Exercise instructions:
Scan the entries below and extract each line with the word "pencil" in it.
:: Source material ::
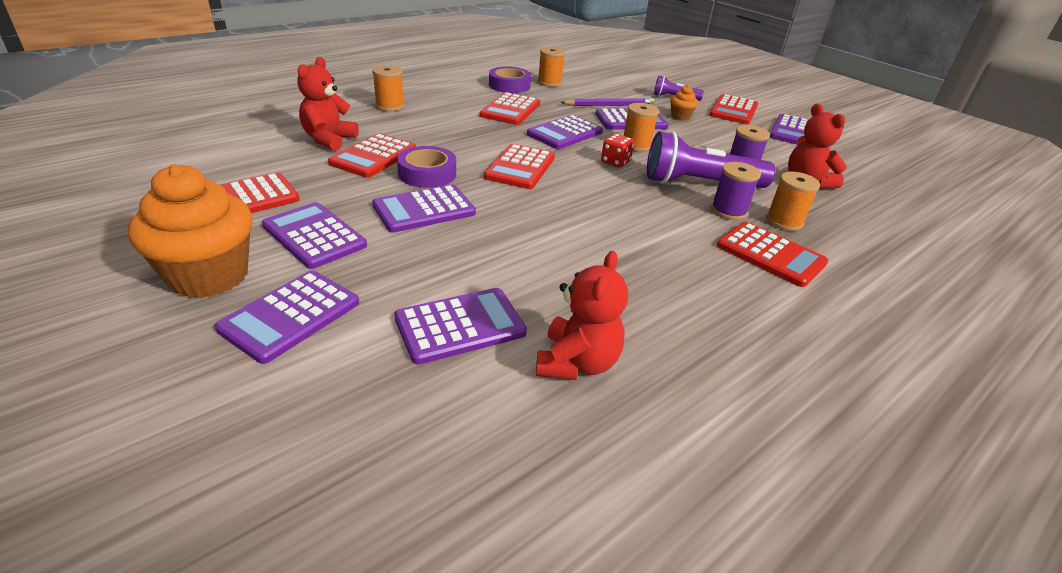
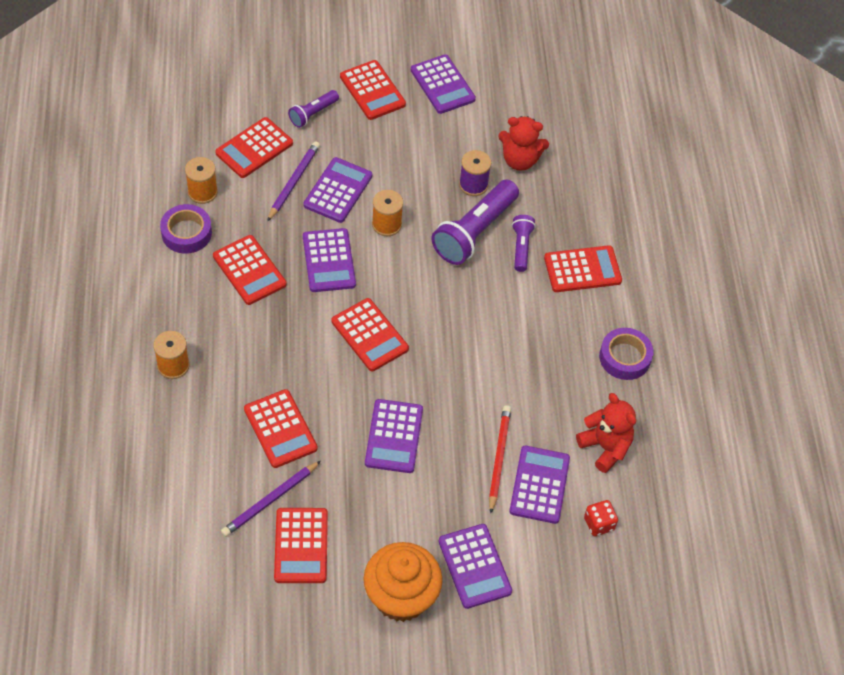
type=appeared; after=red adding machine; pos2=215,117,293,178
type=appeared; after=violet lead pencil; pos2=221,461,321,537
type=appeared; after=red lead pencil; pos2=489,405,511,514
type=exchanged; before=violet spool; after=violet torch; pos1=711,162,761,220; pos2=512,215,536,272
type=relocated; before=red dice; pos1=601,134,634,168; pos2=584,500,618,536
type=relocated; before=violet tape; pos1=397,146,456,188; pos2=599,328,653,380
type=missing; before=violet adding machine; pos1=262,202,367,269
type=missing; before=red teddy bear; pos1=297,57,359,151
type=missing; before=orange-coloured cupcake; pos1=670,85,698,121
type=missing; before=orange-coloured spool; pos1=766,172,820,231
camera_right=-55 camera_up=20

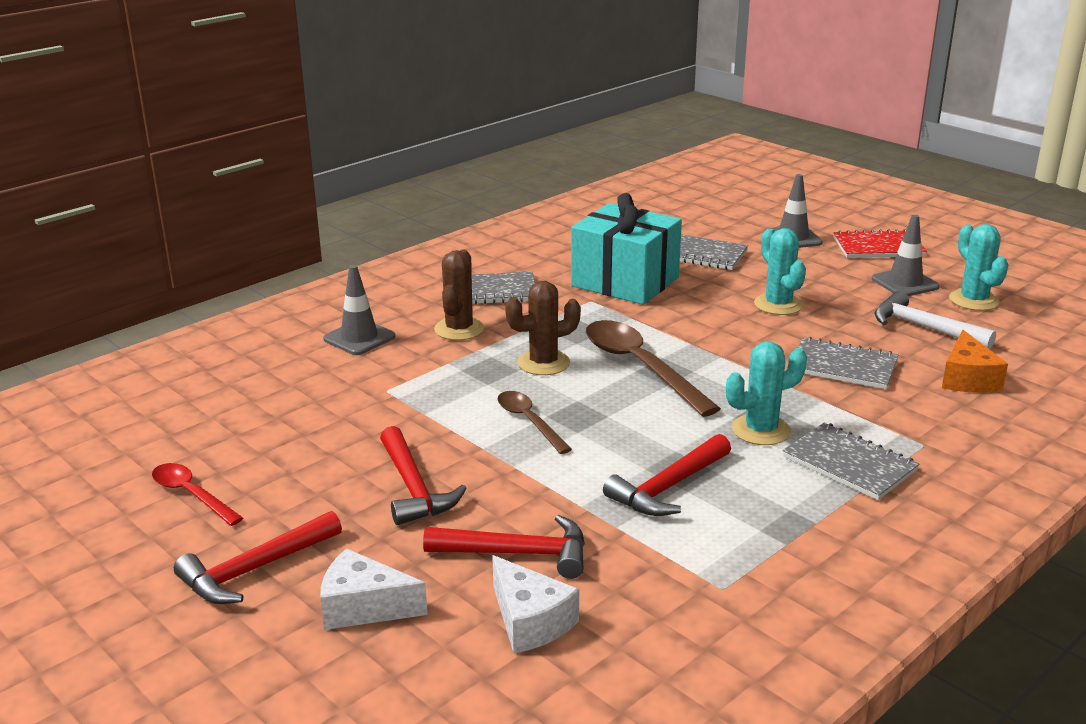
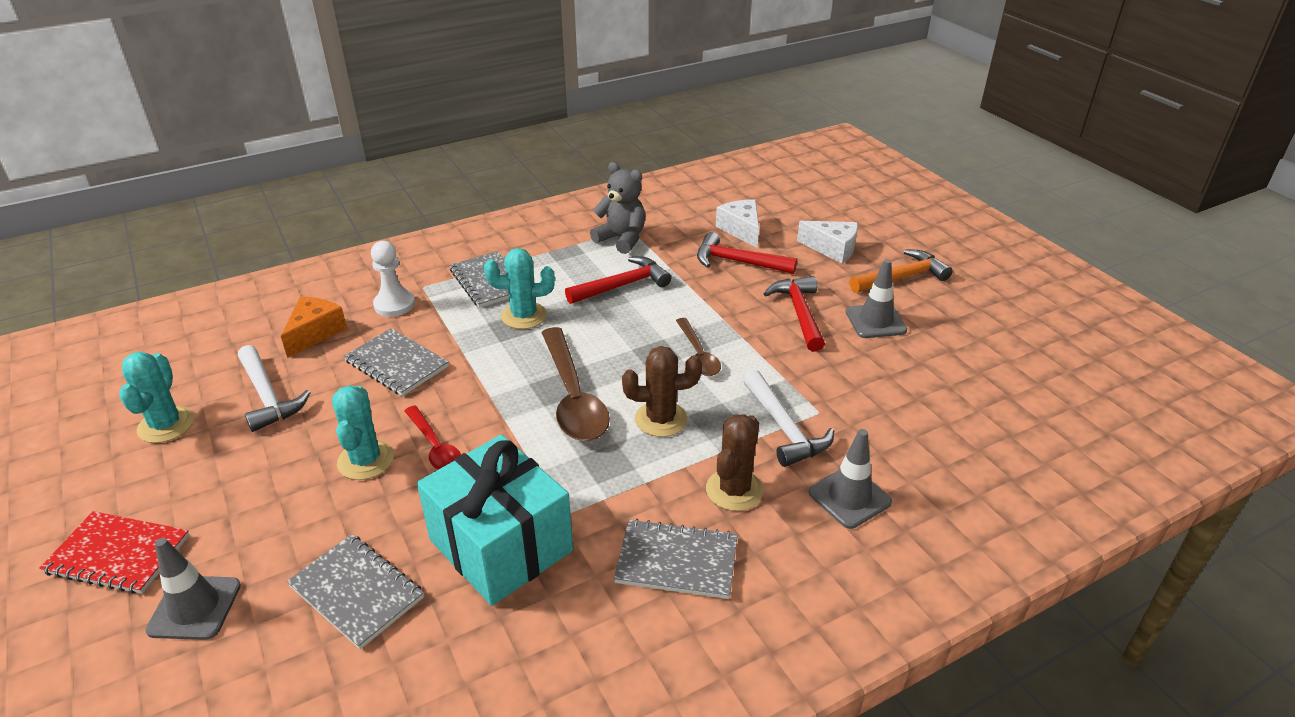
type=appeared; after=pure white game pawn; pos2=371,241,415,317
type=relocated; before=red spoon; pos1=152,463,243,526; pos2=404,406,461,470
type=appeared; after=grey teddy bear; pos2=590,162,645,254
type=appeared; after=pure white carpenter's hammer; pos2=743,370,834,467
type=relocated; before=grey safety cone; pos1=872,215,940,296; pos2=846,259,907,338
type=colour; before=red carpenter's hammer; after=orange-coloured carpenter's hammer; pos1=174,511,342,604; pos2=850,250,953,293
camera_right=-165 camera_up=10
:::
:: Source material ::
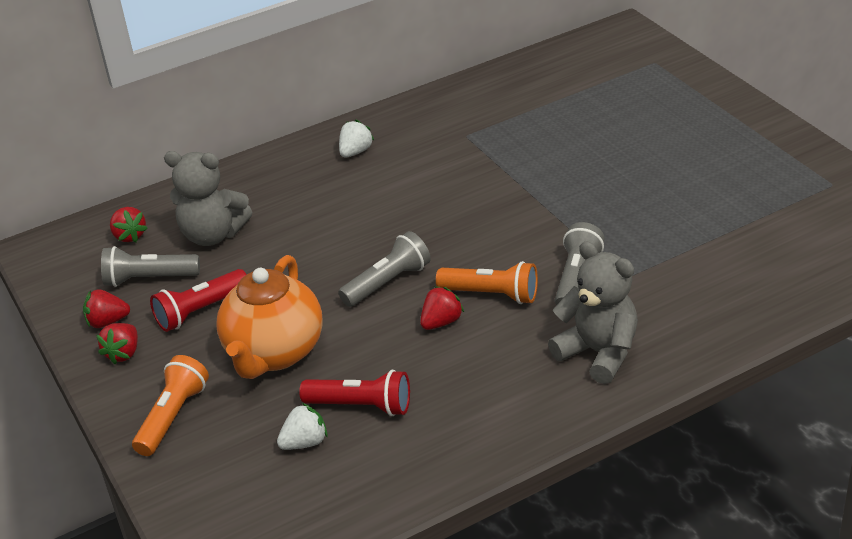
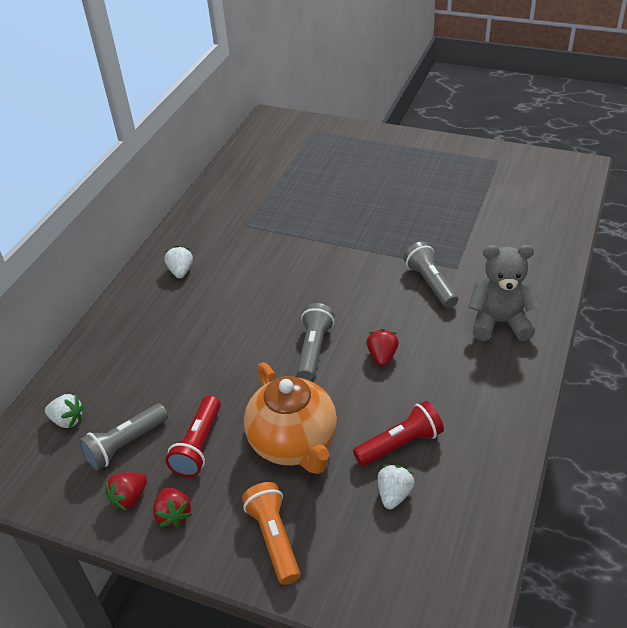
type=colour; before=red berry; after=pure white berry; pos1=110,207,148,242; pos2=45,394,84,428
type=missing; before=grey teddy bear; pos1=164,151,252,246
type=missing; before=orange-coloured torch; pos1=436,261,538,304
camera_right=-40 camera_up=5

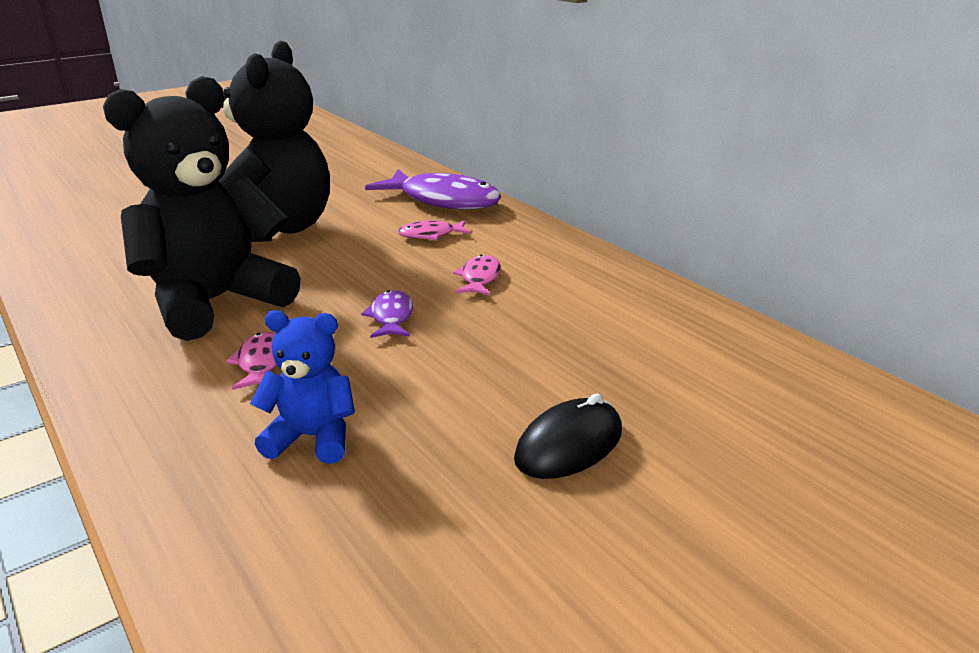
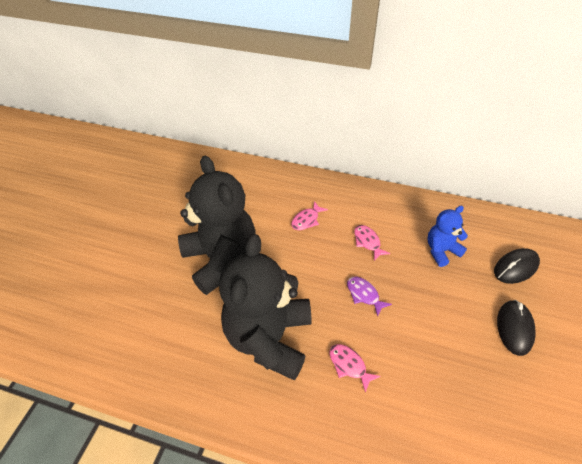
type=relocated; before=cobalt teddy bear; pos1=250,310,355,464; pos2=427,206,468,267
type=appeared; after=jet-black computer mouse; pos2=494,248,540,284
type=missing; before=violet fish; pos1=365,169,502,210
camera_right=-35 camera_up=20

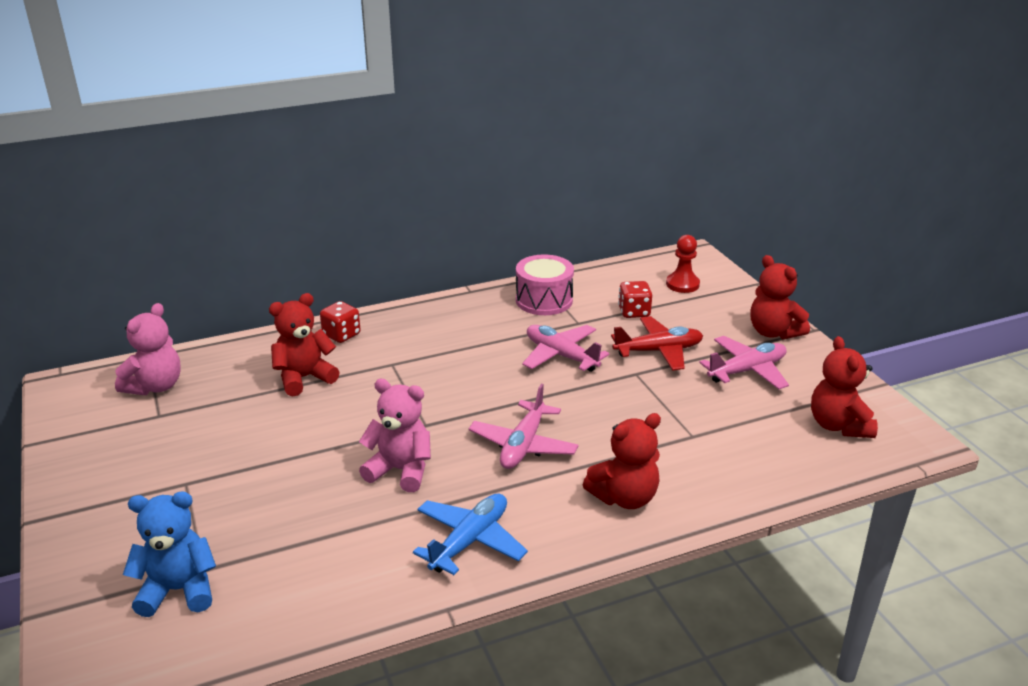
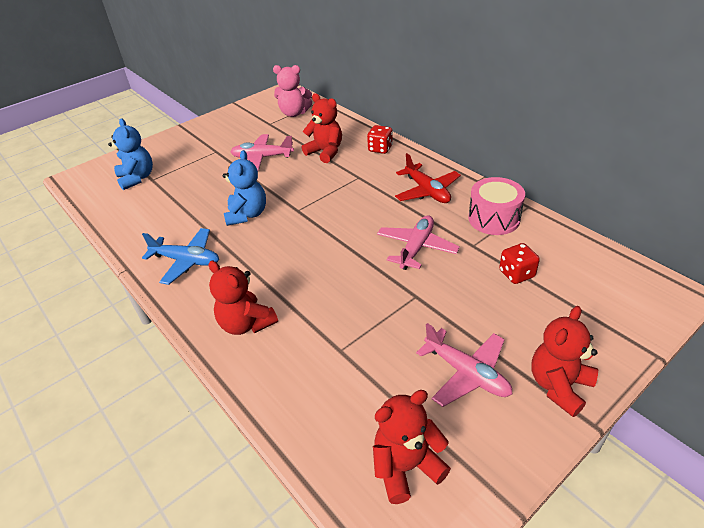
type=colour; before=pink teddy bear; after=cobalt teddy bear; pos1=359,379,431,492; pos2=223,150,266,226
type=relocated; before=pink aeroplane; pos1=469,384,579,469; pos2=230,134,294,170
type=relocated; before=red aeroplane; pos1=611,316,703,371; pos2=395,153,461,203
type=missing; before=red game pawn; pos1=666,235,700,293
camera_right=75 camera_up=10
:::
:: Source material ::
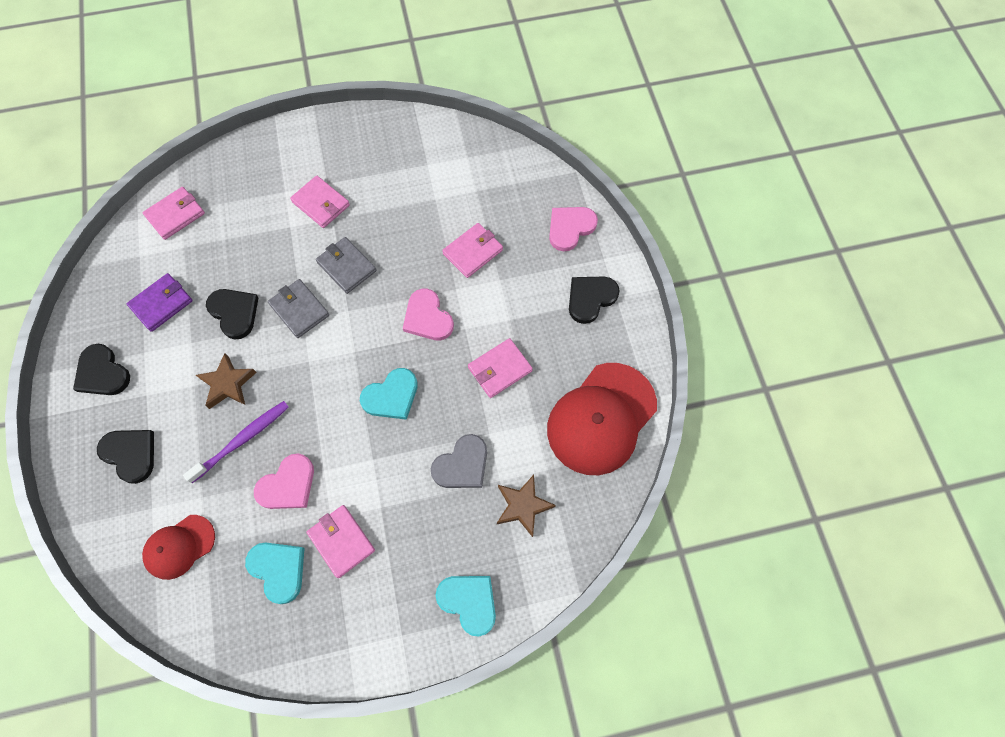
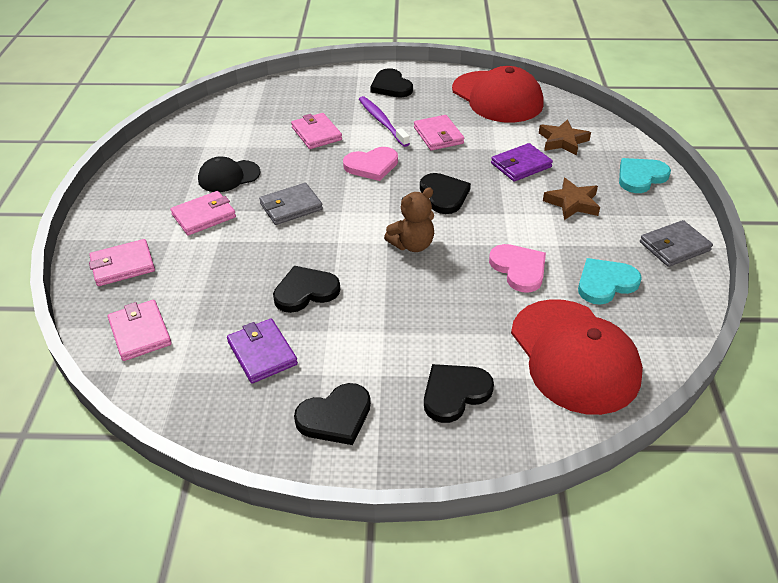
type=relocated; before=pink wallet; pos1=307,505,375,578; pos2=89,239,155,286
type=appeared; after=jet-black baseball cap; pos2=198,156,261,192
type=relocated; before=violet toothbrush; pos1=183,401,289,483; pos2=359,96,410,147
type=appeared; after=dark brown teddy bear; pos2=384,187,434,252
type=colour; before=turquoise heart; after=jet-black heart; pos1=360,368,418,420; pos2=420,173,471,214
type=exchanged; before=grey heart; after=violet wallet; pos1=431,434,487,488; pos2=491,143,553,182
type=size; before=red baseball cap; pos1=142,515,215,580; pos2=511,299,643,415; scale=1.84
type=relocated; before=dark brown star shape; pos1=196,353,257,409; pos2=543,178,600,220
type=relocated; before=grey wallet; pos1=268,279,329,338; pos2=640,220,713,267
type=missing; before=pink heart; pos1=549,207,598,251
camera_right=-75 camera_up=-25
:::
Answer area:
type=appeared; after=violet lead pencil; pos2=221,461,321,537
type=appeared; after=red lead pencil; pos2=489,405,511,514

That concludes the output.